= WHAT YOU WILL DO =
Only the lines from the one holding "U5 pin Q2: GND -> none" through the end of the records below are to be reproduced exactly, and pictures are to be omitted.
[[ DATA EXCERPTS open ]]
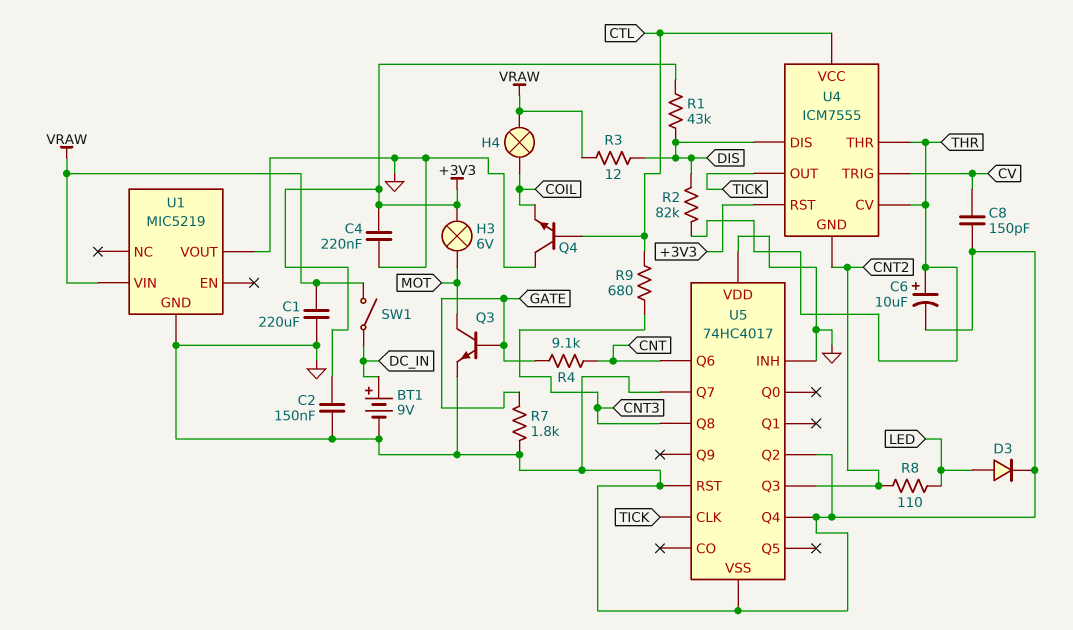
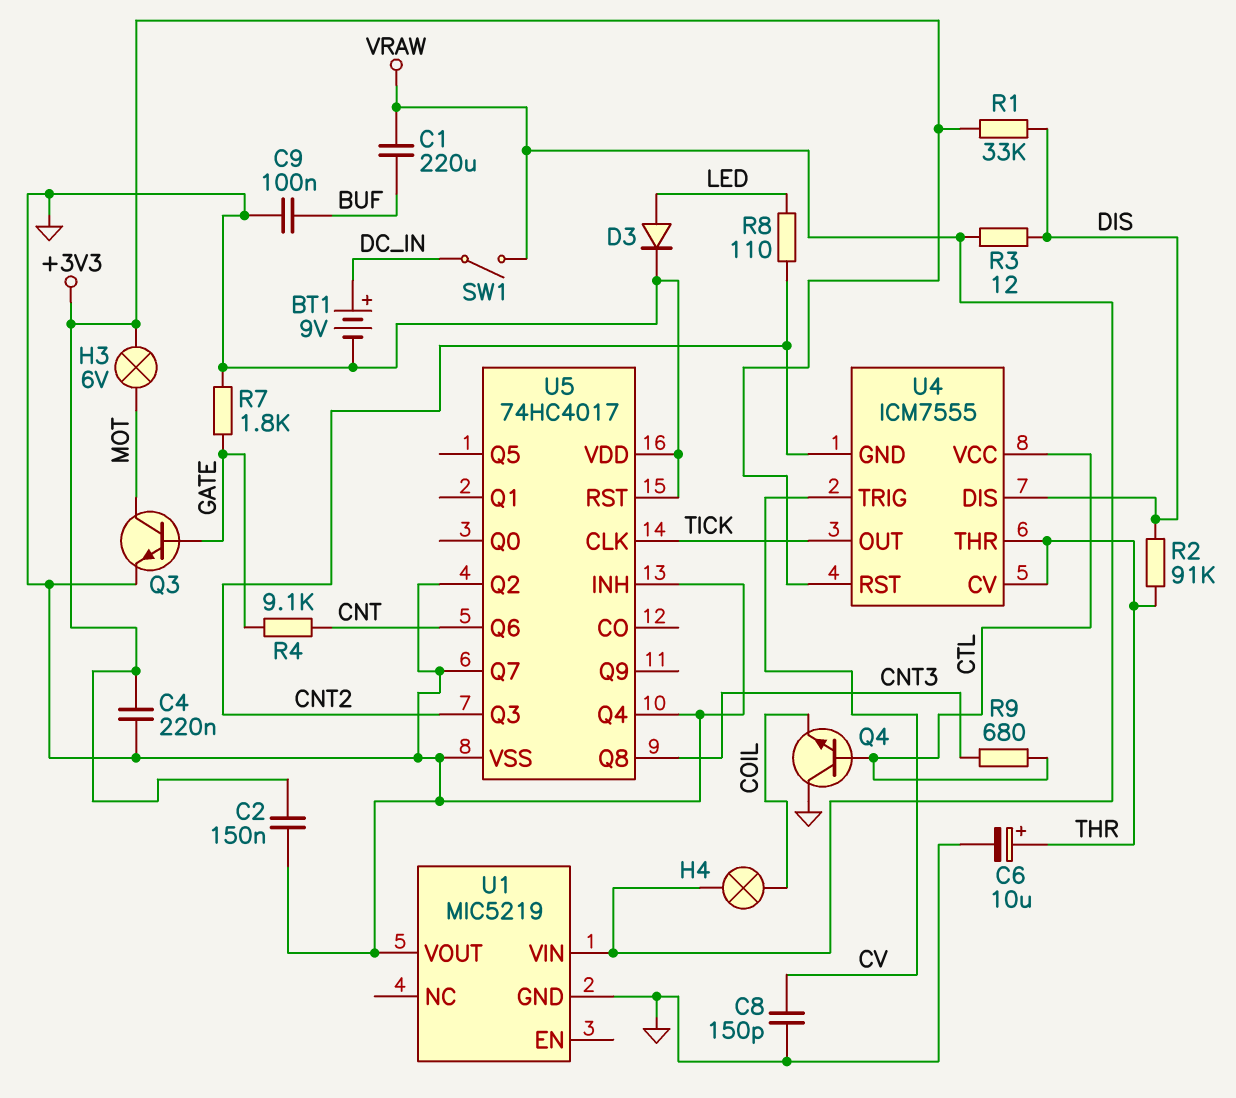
C1: 220uF (GND, VRAW) -> 220uF (BUF, VRAW)
C9: none -> 100nF (BUF, GND)
R1: 43k (+3V3, DIS) -> 33k (+3V3, DIS)
R2: 82k (DIS, THR) -> 91k (DIS, THR)

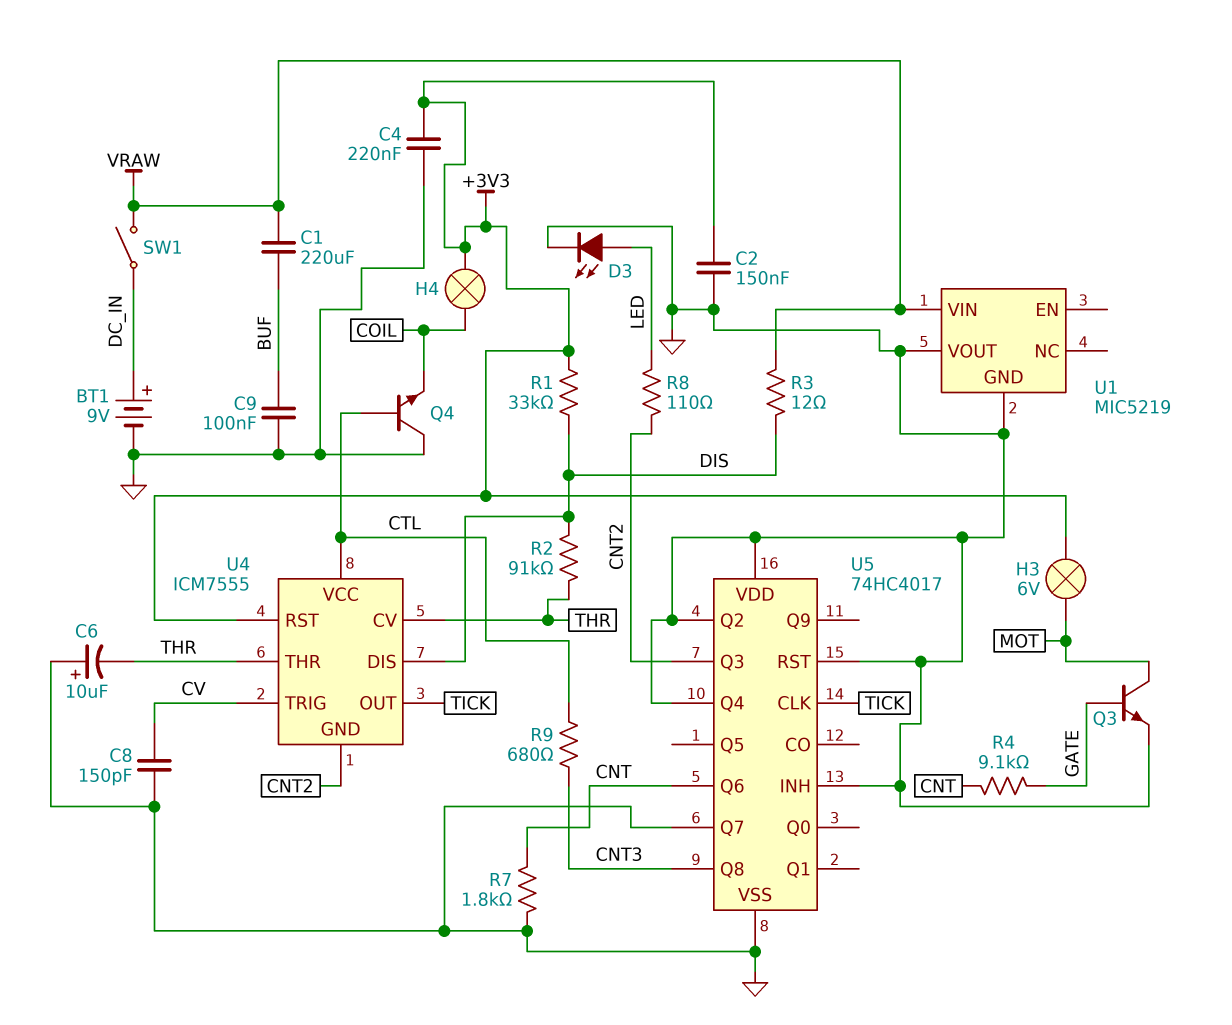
C6: 10uF (plus THR, minus GND) -> 10uF (plus GND, minus THR)
D3: diode (A LED, K GND) -> LED (A LED, K GND)
H4: lamp (COIL, VRAW) -> lamp (+3V3, COIL)
R7: 1.8k (GATE, GND) -> 1.8k (CNT, GND)

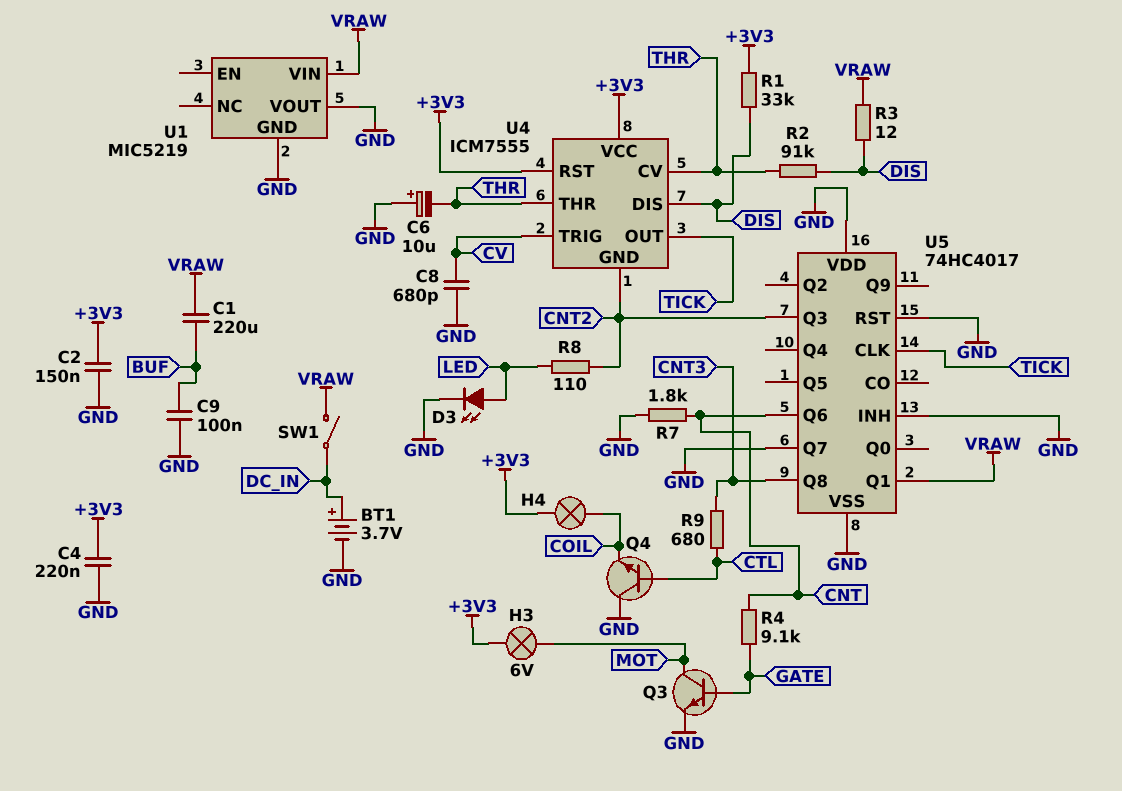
BT1: 9V (plus DC_IN, minus GND) -> 3.7V (plus DC_IN, minus GND)
C8: 150pF (CV, GND) -> 680pF (CV, GND)
U4 pin VCC: CTL -> +3V3
U5 pin Q1: none -> VRAW
U5 pin Q2: GND -> none
U5 pin Q4: GND -> none

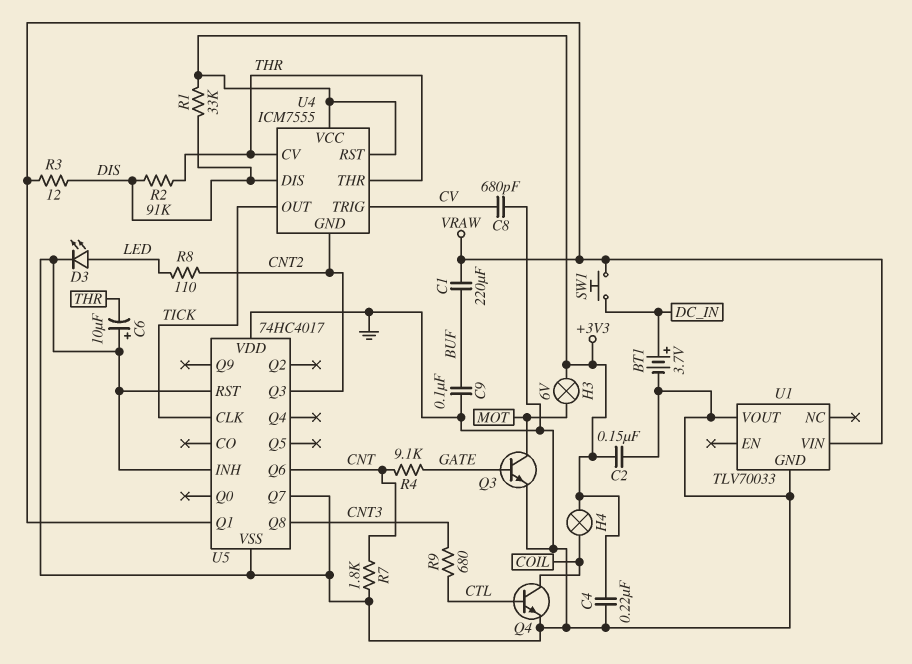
Q4: NPN (B CTL, C GND, E COIL) -> NPN (B CTL, C COIL, E GND)
SW1: switch (DC_IN, VRAW) -> button (DC_IN, VRAW)
U1: MIC5219 -> TLV70033

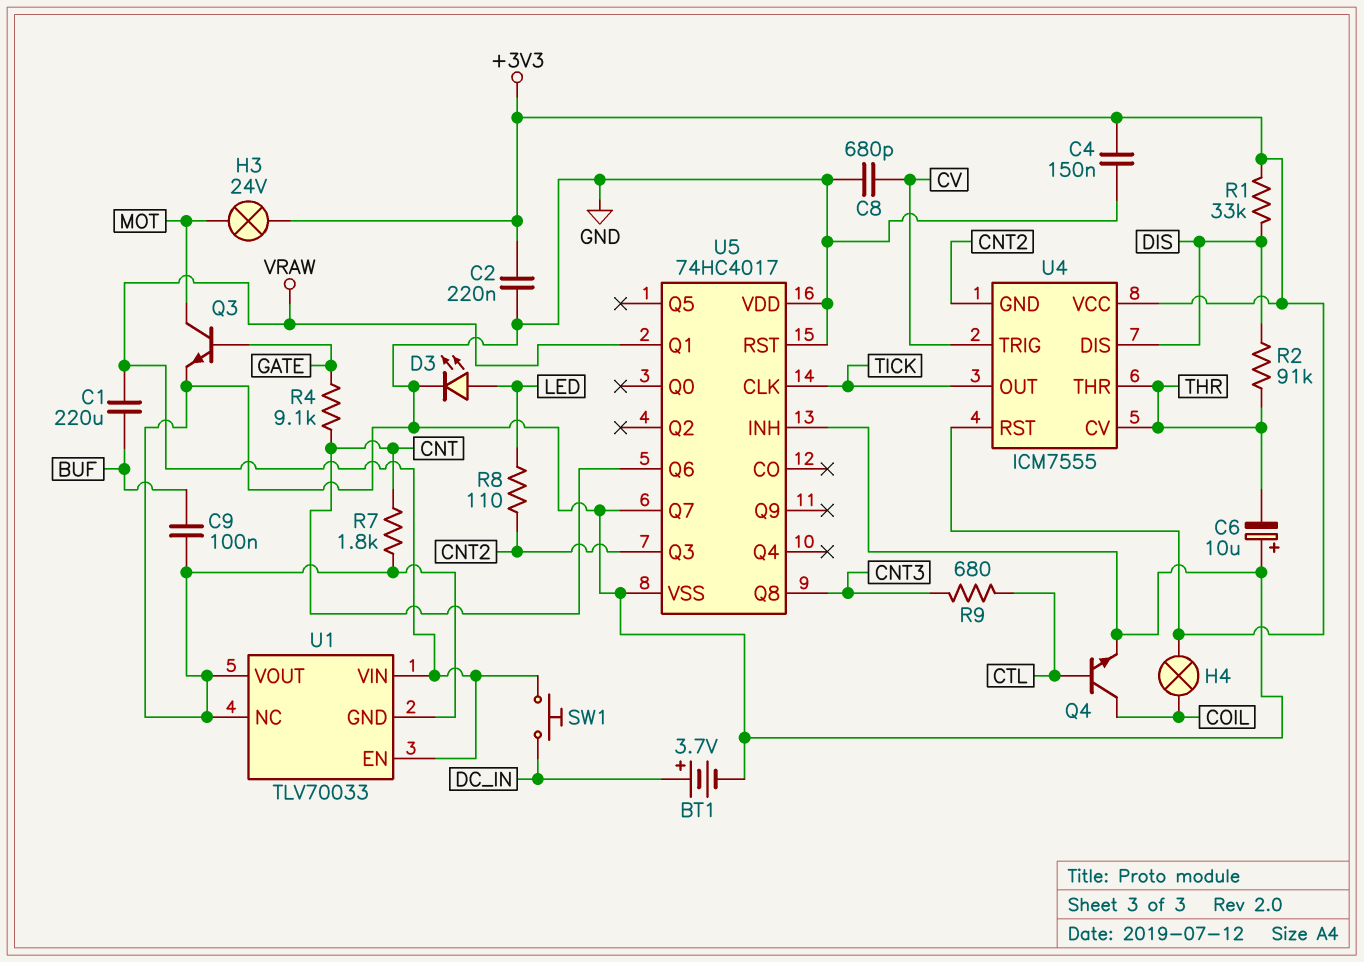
C2: 150nF (+3V3, GND) -> 220nF (+3V3, GND)
C4: 220nF (+3V3, GND) -> 150nF (+3V3, GND)
H3: lamp 6V (+3V3, MOT) -> lamp 24V (+3V3, MOT)
R3: 12 (DIS, VRAW) -> none
U1 pin EN: none -> VRAW
U1 pin NC: none -> GND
[[ DATA EXCERPTS closed ]]
= RESPONSE TO THIS EXERCISE =
U5 pin Q2: GND -> none
U5 pin Q4: GND -> none

Q4: NPN (B CTL, C GND, E COIL) -> NPN (B CTL, C COIL, E GND)
SW1: switch (DC_IN, VRAW) -> button (DC_IN, VRAW)
U1: MIC5219 -> TLV70033

C2: 150nF (+3V3, GND) -> 220nF (+3V3, GND)
C4: 220nF (+3V3, GND) -> 150nF (+3V3, GND)
H3: lamp 6V (+3V3, MOT) -> lamp 24V (+3V3, MOT)
R3: 12 (DIS, VRAW) -> none
U1 pin EN: none -> VRAW
U1 pin NC: none -> GND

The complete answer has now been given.